[Object transformation records]
※ ※ ※

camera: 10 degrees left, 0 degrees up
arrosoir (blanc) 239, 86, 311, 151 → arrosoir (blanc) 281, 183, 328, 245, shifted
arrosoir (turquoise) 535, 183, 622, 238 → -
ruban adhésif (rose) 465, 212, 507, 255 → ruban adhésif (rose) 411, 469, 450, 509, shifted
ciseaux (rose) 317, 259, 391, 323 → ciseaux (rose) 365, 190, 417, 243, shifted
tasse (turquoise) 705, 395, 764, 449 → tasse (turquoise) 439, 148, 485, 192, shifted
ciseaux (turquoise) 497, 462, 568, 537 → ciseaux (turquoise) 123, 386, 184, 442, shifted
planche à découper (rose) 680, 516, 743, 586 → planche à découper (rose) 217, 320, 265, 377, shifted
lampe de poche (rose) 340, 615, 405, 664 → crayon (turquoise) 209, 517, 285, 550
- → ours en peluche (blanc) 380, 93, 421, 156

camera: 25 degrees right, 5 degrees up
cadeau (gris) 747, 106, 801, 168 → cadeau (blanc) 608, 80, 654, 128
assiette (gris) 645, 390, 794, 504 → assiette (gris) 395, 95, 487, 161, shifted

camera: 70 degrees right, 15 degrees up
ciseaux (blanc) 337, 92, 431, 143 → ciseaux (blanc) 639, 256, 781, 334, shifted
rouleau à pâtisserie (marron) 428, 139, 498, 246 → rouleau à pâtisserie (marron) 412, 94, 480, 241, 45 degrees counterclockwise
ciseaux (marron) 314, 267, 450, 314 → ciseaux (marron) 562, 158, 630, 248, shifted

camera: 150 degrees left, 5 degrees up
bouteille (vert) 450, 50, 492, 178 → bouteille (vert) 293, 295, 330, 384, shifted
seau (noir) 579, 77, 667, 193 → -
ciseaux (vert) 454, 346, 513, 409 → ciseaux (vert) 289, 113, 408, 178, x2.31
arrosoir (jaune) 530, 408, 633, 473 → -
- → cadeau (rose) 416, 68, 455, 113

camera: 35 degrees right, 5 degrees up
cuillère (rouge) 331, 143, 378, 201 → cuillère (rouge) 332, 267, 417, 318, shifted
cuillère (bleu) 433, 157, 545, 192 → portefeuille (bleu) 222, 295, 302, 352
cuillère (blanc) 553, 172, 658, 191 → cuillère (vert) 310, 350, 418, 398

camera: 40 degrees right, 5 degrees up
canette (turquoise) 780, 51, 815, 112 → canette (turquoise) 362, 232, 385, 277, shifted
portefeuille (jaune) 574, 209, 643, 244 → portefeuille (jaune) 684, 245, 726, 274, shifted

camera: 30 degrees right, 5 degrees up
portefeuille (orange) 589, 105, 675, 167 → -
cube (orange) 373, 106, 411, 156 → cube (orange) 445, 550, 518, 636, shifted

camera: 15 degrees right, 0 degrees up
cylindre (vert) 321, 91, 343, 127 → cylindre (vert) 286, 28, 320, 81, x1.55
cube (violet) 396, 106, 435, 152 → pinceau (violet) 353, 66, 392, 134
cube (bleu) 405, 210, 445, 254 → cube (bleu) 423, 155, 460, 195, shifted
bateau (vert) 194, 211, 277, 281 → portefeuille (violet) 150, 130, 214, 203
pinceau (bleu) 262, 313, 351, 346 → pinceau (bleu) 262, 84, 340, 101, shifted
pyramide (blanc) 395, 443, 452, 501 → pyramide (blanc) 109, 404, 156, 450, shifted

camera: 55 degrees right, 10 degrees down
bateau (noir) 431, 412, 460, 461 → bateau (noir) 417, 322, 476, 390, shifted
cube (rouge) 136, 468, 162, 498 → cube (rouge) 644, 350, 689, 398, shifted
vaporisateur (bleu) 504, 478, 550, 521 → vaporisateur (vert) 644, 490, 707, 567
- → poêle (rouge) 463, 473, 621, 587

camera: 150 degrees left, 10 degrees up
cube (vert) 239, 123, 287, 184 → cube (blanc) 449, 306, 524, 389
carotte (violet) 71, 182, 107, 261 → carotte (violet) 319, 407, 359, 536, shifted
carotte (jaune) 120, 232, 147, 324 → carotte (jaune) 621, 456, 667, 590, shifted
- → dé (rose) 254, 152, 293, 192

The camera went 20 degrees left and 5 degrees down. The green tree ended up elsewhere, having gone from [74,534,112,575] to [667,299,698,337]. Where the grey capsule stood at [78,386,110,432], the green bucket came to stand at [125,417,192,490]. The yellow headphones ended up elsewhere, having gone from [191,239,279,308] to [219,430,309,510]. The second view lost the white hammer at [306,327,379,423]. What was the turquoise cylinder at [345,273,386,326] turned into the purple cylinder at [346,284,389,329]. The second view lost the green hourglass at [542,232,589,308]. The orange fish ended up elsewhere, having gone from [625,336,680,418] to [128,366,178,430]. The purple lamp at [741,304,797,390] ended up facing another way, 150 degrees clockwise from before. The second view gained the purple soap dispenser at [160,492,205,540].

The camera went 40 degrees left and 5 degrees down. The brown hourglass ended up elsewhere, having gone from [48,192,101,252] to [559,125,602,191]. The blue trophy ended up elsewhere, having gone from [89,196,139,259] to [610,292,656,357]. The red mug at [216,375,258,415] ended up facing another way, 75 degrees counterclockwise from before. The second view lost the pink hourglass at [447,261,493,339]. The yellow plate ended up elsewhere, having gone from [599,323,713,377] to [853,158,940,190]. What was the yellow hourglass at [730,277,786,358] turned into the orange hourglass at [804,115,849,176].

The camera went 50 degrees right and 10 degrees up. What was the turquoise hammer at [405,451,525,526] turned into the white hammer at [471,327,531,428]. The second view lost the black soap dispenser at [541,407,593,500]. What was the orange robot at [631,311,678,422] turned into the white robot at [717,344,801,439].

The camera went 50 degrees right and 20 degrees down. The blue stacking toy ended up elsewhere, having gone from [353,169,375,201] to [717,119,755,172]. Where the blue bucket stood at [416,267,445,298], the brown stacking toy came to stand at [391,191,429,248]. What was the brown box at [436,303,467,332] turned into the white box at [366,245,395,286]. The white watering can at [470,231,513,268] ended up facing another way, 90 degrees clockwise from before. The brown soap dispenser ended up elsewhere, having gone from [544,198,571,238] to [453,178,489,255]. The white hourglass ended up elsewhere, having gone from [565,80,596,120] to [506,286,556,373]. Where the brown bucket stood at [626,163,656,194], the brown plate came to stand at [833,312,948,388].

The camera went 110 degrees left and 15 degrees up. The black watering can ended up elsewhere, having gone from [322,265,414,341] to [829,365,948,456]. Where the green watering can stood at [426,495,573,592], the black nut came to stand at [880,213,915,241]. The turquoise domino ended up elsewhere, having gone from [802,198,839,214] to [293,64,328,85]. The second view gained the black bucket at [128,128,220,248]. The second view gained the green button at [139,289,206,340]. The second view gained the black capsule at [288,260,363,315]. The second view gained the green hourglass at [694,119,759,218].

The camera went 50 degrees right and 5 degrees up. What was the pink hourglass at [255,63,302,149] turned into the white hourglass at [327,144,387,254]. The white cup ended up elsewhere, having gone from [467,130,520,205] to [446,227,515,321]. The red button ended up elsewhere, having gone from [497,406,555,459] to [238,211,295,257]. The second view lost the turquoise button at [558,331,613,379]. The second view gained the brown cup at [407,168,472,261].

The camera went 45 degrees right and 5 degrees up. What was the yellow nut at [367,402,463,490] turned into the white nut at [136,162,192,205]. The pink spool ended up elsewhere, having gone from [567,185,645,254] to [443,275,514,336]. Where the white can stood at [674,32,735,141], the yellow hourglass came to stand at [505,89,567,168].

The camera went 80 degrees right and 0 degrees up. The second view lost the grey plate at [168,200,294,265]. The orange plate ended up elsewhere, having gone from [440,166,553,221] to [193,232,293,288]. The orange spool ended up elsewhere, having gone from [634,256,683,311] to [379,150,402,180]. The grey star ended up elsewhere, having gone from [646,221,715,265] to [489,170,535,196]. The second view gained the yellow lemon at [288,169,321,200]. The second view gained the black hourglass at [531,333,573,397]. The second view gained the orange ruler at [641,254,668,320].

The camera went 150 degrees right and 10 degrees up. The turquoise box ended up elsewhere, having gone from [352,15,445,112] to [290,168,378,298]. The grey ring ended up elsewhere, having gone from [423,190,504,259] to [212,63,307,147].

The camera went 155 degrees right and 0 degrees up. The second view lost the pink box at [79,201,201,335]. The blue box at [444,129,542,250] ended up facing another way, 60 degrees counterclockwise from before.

※ ※ ※

:: Exercise aim ::
As the answer, set down only the lines from the data above between the one holding "ciseaux (rose) 317, 259, 391, 323" and the one holding "lampe de poche", inclusive, exactly as they read.

:: Exercise response ::
ciseaux (rose) 317, 259, 391, 323 → ciseaux (rose) 365, 190, 417, 243, shifted
tasse (turquoise) 705, 395, 764, 449 → tasse (turquoise) 439, 148, 485, 192, shifted
ciseaux (turquoise) 497, 462, 568, 537 → ciseaux (turquoise) 123, 386, 184, 442, shifted
planche à découper (rose) 680, 516, 743, 586 → planche à découper (rose) 217, 320, 265, 377, shifted
lampe de poche (rose) 340, 615, 405, 664 → crayon (turquoise) 209, 517, 285, 550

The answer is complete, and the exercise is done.